** ACTIVITY **
Go through the listing below and count each line with the word "Fleets" in it; return only the count.

** INPUT MATERIAL **
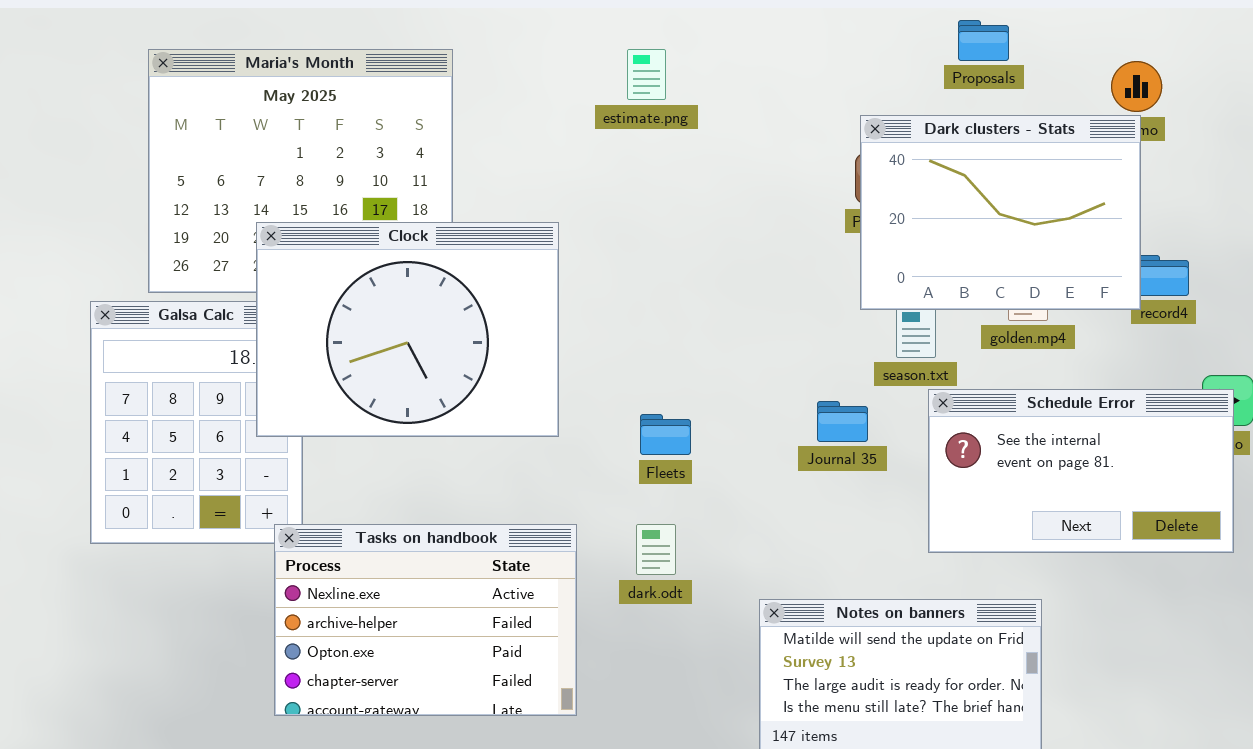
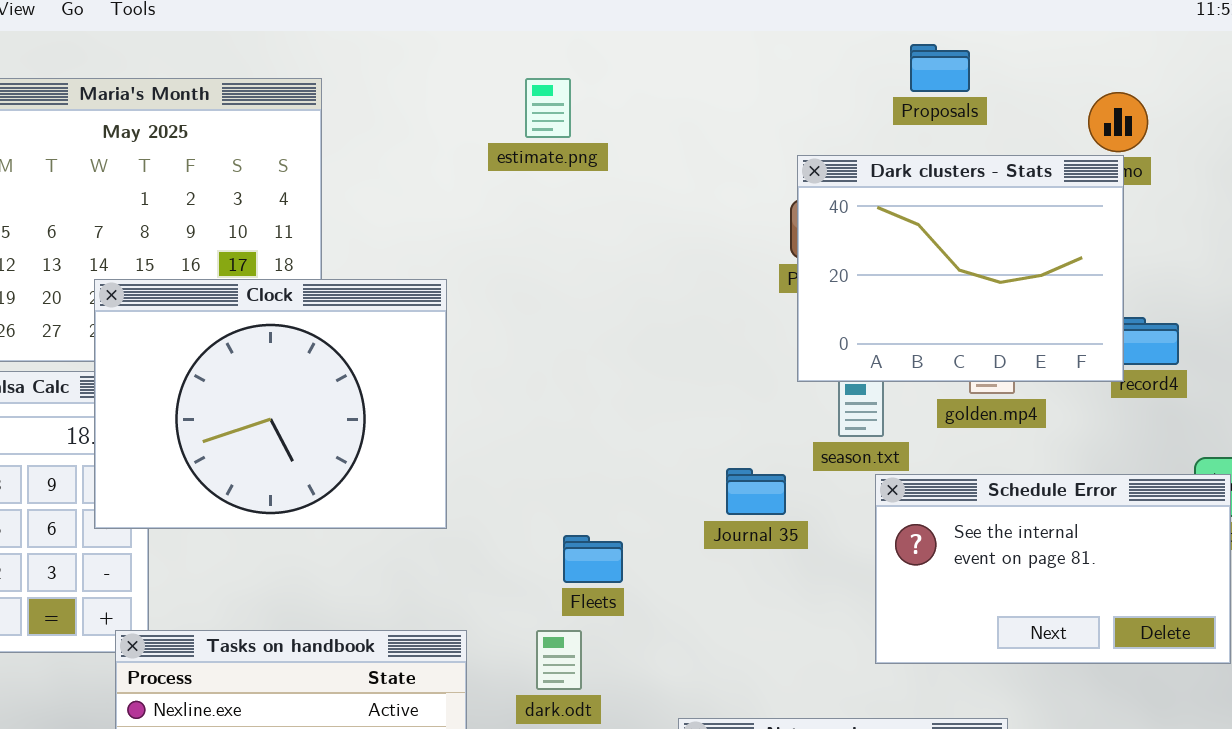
Journal 35: [817,401,868,442] -> [726,468,786,515], moved
Fleets: [640,414,691,455] -> [563,535,623,583], moved

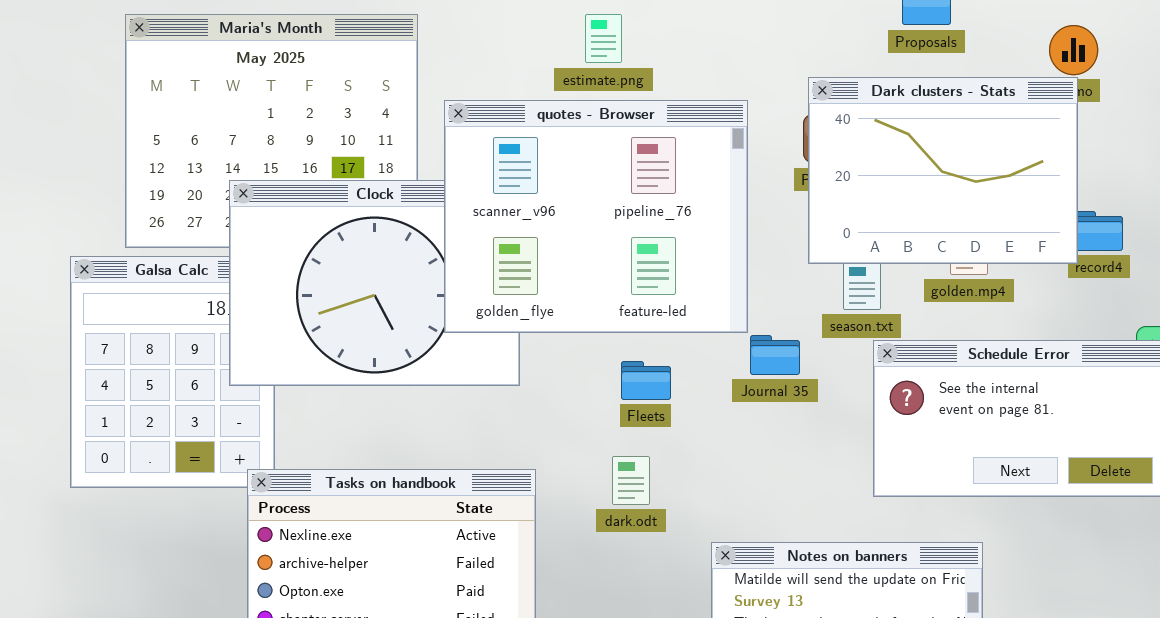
quotes - Browser: none -> [444,100,748,333], opened
Fleets: [563,535,623,583] -> [621,361,671,400], moved
dark.odt: [536,630,582,690] -> [612,456,650,505], moved

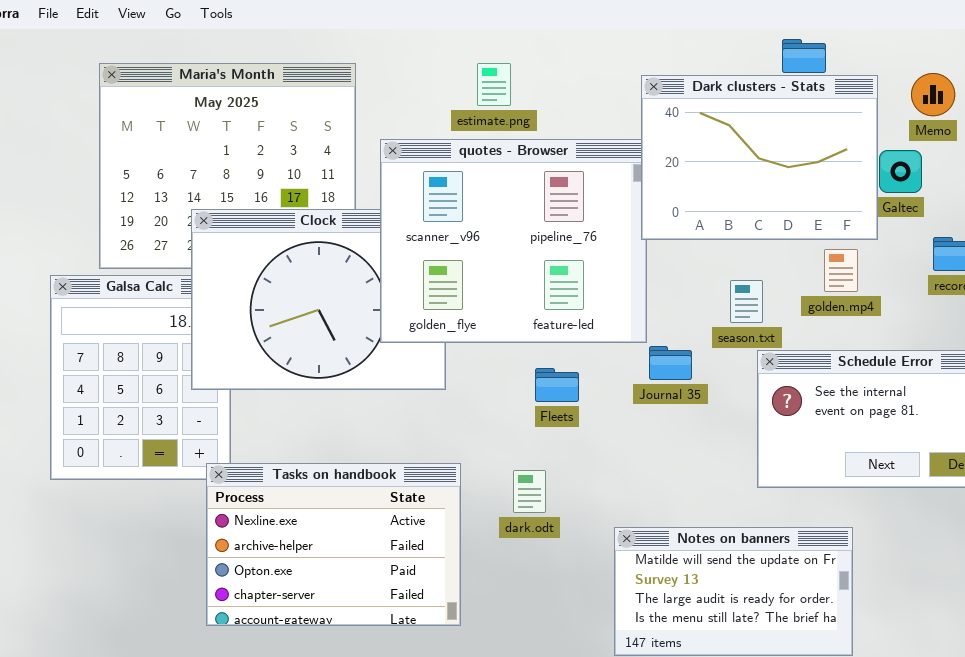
estimate.png: [585,14,622,63] -> [477,63,511,106], moved
Dark clusters - Stats: [808,77,1078,264] -> [641,75,878,240], moved
dark.odt: [612,456,650,505] -> [513,470,546,513], moved

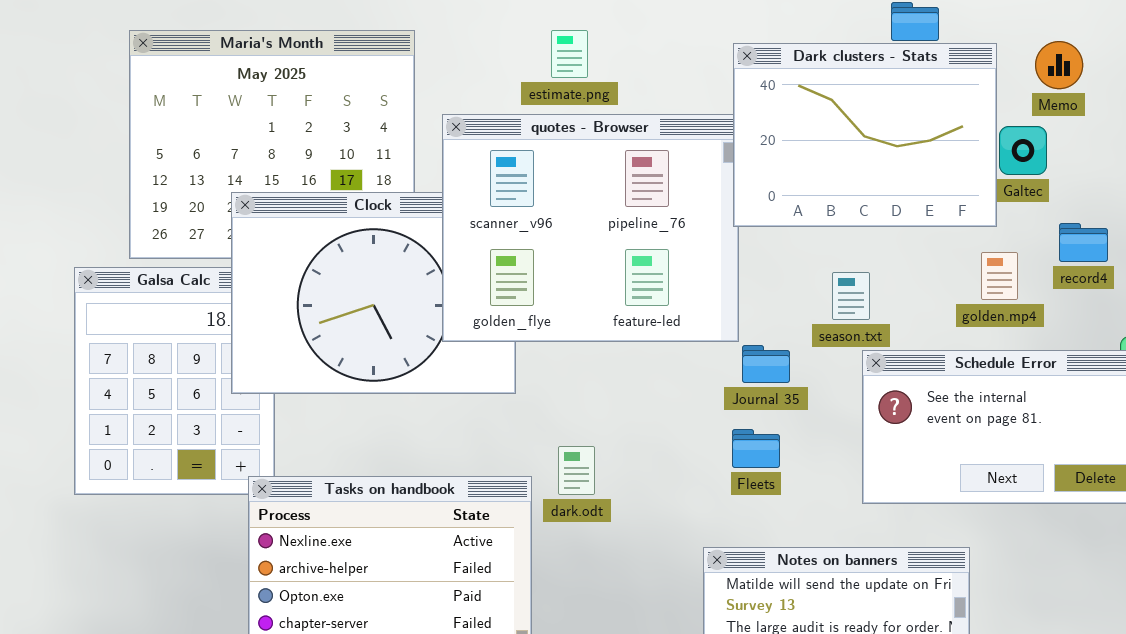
golden.mp4: [824,249,858,292] -> [981,252,1018,300], moved
Fleets: [535,368,579,402] -> [732,429,780,468], moved
dark.odt: [513,470,546,513] -> [558,446,595,495], moved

** RESULT OF THIS EXERCISE **
3